Segment Open
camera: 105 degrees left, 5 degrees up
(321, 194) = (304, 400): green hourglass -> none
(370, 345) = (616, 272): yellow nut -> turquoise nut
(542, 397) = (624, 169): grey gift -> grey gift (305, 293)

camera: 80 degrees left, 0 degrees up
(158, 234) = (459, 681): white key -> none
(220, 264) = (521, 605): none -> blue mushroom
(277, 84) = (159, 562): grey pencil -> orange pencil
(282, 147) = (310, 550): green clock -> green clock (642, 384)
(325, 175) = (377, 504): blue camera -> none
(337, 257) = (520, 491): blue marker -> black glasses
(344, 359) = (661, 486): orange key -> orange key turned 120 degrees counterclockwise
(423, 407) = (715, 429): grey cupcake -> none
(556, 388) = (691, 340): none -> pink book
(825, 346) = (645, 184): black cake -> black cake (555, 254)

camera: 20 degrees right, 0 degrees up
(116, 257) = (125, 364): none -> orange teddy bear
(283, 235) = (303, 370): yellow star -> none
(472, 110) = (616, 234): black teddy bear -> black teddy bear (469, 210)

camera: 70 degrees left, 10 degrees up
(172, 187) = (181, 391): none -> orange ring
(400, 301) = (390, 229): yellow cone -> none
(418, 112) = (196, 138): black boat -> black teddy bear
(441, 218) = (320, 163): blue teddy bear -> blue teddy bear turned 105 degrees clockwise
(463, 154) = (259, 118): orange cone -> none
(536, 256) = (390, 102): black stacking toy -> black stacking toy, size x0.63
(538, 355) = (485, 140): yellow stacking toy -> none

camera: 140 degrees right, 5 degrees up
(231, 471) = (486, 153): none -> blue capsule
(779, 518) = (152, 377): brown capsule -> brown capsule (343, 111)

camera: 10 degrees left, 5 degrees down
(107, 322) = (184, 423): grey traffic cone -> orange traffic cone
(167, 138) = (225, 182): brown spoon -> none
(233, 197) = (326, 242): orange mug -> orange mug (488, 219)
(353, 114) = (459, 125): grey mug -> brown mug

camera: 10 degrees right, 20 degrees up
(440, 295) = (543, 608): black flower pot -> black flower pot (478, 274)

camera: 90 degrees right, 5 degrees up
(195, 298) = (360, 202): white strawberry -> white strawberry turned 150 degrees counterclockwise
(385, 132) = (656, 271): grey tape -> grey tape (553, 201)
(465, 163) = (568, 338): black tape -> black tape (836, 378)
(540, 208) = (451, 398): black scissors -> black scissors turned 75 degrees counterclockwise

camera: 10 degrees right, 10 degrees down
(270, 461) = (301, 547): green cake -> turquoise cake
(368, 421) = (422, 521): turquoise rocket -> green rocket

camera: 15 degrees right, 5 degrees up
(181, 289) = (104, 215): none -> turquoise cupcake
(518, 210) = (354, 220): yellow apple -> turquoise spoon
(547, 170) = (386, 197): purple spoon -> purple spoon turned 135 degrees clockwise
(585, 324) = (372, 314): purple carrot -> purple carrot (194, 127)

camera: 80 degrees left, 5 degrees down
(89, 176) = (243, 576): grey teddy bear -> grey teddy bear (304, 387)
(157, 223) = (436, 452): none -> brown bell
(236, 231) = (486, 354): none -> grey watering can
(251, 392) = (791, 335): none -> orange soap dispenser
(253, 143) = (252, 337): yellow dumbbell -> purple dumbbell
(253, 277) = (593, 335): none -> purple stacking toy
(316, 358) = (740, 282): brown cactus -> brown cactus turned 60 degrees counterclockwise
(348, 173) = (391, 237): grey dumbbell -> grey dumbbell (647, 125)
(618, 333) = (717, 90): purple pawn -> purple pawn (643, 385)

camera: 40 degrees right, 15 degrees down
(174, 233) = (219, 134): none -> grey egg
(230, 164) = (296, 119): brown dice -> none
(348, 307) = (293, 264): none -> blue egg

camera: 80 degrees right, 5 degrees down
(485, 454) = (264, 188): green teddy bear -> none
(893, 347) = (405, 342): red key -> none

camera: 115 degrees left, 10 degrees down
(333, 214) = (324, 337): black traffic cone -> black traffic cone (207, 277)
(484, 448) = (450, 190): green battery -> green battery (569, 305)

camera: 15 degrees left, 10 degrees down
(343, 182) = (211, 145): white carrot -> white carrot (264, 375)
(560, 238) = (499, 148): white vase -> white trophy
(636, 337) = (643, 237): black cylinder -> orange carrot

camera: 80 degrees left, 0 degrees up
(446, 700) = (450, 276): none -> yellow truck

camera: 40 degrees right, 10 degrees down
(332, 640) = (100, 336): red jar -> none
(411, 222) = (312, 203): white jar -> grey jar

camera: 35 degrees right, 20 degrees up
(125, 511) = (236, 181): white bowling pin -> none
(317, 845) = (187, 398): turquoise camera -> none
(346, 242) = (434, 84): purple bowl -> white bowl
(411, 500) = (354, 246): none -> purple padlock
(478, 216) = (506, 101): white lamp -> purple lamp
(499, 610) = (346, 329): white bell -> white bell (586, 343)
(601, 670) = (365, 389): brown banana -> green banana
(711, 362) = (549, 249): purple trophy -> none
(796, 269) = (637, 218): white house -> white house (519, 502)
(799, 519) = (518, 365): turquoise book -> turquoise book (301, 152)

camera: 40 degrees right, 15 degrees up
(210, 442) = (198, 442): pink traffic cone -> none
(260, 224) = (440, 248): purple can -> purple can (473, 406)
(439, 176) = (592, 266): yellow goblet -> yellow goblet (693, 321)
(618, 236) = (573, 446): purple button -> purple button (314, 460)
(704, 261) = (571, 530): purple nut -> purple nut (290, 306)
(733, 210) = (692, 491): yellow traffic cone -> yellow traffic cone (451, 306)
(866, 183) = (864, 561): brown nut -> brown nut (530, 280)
Segment Closed
§ **PROBLEM REQUIREMENTS**: Using the entries above, give back exactly the line containing "camera: 10 degrees right, 10 degrees down", the line containing "(253, 277) = (593, 335): none", and every line between them, and nothing else.

§ **RESPONSE TO THE TASK**:
camera: 10 degrees right, 10 degrees down
(270, 461) = (301, 547): green cake -> turquoise cake
(368, 421) = (422, 521): turquoise rocket -> green rocket

camera: 15 degrees right, 5 degrees up
(181, 289) = (104, 215): none -> turquoise cupcake
(518, 210) = (354, 220): yellow apple -> turquoise spoon
(547, 170) = (386, 197): purple spoon -> purple spoon turned 135 degrees clockwise
(585, 324) = (372, 314): purple carrot -> purple carrot (194, 127)

camera: 80 degrees left, 5 degrees down
(89, 176) = (243, 576): grey teddy bear -> grey teddy bear (304, 387)
(157, 223) = (436, 452): none -> brown bell
(236, 231) = (486, 354): none -> grey watering can
(251, 392) = (791, 335): none -> orange soap dispenser
(253, 143) = (252, 337): yellow dumbbell -> purple dumbbell
(253, 277) = (593, 335): none -> purple stacking toy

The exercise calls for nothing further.